Work order:
Copy out all of the material below, switching each "blue fabric cap at center" to "blue baseball cap at center" and leaving everything else unchanged. Leave the pictures out.

Records for this task:
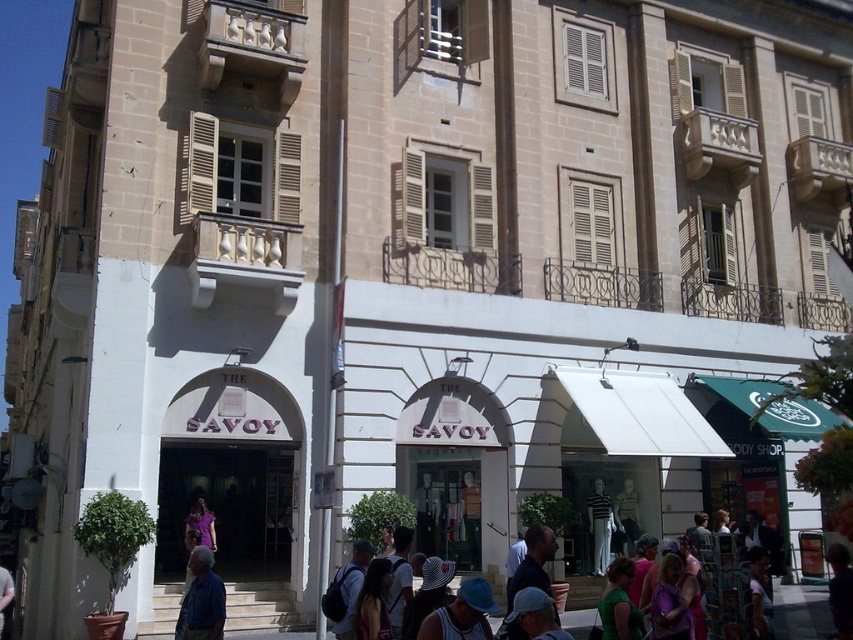
Is matte blue hat at lower center thinner than blue fabric cap at center?

In fact, matte blue hat at lower center might be wider than blue fabric cap at center.

How far apart are matte blue hat at lower center and blue fabric cap at center?

3.89 feet

Locate an element on the screen. matte blue hat at lower center is located at coordinates (461, 614).

Where is `matte blue hat at lower center`? The height and width of the screenshot is (640, 853). matte blue hat at lower center is located at coordinates (461, 614).

Can you confirm if blue fabric shirt at lower left is positioned below blue fabric cap at center?

Yes.

Who is shorter, blue fabric shirt at lower left or blue fabric cap at center?

Standing shorter between the two is blue fabric shirt at lower left.

Identify the location of blue fabric shirt at lower left. (201, 600).

Is point (202, 580) more distant than point (479, 596)?

Yes, it is behind point (479, 596).

Does point (202, 620) come in front of point (442, 637)?

No, it is behind (442, 637).

You are a GUI agent. You are given a task and a screenshot of the screen. Output one action in this format:
    pyautogui.click(x=<x>, y=<y>)
    Task: Click on the blue fabric shirt at lower left
    
    Given the screenshot: What is the action you would take?
    pyautogui.click(x=201, y=600)

I want to click on blue fabric shirt at lower left, so click(201, 600).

Your response:
Is matte blue hat at lower center thinner than blue baseball cap at center?

In fact, matte blue hat at lower center might be wider than blue baseball cap at center.

How far apart are matte blue hat at lower center and blue baseball cap at center?

3.89 feet

Locate an element on the screen. matte blue hat at lower center is located at coordinates (461, 614).

Where is `matte blue hat at lower center`? The height and width of the screenshot is (640, 853). matte blue hat at lower center is located at coordinates (461, 614).

Can you confirm if blue fabric shirt at lower left is positioned below blue baseball cap at center?

Yes.

Who is shorter, blue fabric shirt at lower left or blue baseball cap at center?

Standing shorter between the two is blue fabric shirt at lower left.

Identify the location of blue fabric shirt at lower left. (201, 600).

Is point (202, 580) more distant than point (479, 596)?

Yes, it is behind point (479, 596).

Does point (202, 620) come in front of point (442, 637)?

No, it is behind (442, 637).

You are a GUI agent. You are given a task and a screenshot of the screen. Output one action in this format:
    pyautogui.click(x=<x>, y=<y>)
    Task: Click on the blue fabric shirt at lower left
    
    Given the screenshot: What is the action you would take?
    pyautogui.click(x=201, y=600)

I want to click on blue fabric shirt at lower left, so click(201, 600).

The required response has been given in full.